◆ **Task input**
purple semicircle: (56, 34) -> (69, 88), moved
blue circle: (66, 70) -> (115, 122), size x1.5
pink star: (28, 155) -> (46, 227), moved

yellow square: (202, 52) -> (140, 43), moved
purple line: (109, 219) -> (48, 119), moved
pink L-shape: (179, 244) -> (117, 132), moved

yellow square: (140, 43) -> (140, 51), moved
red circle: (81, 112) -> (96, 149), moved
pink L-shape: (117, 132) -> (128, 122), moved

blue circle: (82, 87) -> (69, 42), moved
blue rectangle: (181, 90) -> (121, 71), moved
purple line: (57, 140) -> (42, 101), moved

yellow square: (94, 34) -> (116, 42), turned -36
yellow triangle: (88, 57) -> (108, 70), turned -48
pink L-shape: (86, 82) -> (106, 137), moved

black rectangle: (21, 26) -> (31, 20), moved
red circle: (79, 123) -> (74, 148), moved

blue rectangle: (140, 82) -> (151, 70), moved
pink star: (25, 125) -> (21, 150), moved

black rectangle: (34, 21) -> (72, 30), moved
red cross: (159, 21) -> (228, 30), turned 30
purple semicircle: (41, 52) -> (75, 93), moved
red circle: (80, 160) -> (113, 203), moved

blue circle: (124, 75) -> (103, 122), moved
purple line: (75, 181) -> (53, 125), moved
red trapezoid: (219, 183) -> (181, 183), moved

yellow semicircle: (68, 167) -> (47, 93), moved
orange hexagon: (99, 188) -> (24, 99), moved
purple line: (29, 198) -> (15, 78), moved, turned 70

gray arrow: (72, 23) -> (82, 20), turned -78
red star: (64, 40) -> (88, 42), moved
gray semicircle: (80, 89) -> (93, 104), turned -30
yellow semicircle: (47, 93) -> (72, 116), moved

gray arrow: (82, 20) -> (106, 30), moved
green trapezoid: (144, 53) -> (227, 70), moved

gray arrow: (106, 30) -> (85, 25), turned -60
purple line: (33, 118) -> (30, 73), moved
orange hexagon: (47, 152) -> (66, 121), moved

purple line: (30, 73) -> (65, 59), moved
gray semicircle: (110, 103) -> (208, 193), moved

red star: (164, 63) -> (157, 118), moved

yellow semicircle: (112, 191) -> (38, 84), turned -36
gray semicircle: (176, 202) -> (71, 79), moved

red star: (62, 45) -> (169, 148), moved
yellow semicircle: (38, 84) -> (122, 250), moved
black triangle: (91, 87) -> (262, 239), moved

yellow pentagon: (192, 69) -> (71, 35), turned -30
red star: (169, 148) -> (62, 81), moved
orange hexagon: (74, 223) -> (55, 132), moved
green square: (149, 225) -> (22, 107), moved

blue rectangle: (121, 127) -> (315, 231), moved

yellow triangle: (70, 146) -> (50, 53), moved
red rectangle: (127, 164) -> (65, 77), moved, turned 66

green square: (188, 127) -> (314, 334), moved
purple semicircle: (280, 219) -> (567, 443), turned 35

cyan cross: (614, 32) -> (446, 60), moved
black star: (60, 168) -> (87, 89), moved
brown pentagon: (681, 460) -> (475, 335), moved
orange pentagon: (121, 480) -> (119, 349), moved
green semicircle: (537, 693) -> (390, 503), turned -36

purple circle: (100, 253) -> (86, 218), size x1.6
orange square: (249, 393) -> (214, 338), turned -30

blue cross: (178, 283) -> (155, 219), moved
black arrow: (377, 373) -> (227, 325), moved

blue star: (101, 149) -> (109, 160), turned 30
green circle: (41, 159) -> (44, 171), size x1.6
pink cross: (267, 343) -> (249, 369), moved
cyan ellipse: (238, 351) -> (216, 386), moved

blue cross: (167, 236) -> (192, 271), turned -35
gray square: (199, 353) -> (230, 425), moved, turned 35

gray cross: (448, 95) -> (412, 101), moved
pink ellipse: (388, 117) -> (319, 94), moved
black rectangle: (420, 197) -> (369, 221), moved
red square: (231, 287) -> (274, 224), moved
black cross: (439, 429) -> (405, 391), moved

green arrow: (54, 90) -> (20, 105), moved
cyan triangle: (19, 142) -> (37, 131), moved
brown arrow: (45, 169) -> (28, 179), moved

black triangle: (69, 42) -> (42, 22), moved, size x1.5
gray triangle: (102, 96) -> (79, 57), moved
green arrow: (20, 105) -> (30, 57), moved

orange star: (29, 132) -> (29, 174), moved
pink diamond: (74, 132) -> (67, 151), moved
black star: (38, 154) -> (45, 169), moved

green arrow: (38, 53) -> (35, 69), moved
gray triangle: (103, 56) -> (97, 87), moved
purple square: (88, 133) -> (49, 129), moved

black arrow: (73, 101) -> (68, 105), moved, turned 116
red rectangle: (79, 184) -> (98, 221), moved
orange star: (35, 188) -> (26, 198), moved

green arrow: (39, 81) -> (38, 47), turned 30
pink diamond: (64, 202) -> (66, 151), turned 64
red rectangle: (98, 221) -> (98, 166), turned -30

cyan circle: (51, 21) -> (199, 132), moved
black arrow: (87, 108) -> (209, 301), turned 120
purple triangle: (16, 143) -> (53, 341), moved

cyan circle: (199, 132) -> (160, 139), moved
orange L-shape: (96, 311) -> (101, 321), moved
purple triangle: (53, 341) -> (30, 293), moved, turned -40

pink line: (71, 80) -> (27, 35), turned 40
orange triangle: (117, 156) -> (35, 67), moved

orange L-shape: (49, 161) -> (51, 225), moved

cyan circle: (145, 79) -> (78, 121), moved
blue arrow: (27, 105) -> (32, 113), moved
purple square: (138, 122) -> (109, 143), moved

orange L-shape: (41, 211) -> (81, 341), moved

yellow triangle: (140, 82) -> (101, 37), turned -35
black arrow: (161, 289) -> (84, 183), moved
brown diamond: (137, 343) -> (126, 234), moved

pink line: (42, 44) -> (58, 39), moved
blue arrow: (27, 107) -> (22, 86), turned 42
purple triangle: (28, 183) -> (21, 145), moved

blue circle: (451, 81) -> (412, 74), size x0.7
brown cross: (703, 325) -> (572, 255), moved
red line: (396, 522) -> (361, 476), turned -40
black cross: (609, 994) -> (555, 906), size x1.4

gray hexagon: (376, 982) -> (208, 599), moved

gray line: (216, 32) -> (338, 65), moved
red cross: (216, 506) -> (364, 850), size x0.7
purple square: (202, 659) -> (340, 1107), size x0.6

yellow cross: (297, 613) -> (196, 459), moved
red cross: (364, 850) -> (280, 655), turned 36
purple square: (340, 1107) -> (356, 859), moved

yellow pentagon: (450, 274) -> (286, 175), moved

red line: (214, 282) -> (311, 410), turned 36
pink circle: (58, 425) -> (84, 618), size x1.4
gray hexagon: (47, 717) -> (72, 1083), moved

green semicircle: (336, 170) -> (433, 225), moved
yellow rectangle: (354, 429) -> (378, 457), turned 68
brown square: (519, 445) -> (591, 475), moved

◆ **Task goal**
Only one stretch of the records above is wanted: the lines between the one holding "pink star: (25, 125) -> (21, 150), moved" and the one holding "green square: (149, 225) -> (22, 107), moved", inclusive, reproduced exactly.

◆ **Expected output**
pink star: (25, 125) -> (21, 150), moved

black rectangle: (34, 21) -> (72, 30), moved
red cross: (159, 21) -> (228, 30), turned 30
purple semicircle: (41, 52) -> (75, 93), moved
red circle: (80, 160) -> (113, 203), moved

blue circle: (124, 75) -> (103, 122), moved
purple line: (75, 181) -> (53, 125), moved
red trapezoid: (219, 183) -> (181, 183), moved

yellow semicircle: (68, 167) -> (47, 93), moved
orange hexagon: (99, 188) -> (24, 99), moved
purple line: (29, 198) -> (15, 78), moved, turned 70

gray arrow: (72, 23) -> (82, 20), turned -78
red star: (64, 40) -> (88, 42), moved
gray semicircle: (80, 89) -> (93, 104), turned -30
yellow semicircle: (47, 93) -> (72, 116), moved

gray arrow: (82, 20) -> (106, 30), moved
green trapezoid: (144, 53) -> (227, 70), moved

gray arrow: (106, 30) -> (85, 25), turned -60
purple line: (33, 118) -> (30, 73), moved
orange hexagon: (47, 152) -> (66, 121), moved

purple line: (30, 73) -> (65, 59), moved
gray semicircle: (110, 103) -> (208, 193), moved

red star: (164, 63) -> (157, 118), moved

yellow semicircle: (112, 191) -> (38, 84), turned -36
gray semicircle: (176, 202) -> (71, 79), moved

red star: (62, 45) -> (169, 148), moved
yellow semicircle: (38, 84) -> (122, 250), moved
black triangle: (91, 87) -> (262, 239), moved

yellow pentagon: (192, 69) -> (71, 35), turned -30
red star: (169, 148) -> (62, 81), moved
orange hexagon: (74, 223) -> (55, 132), moved
green square: (149, 225) -> (22, 107), moved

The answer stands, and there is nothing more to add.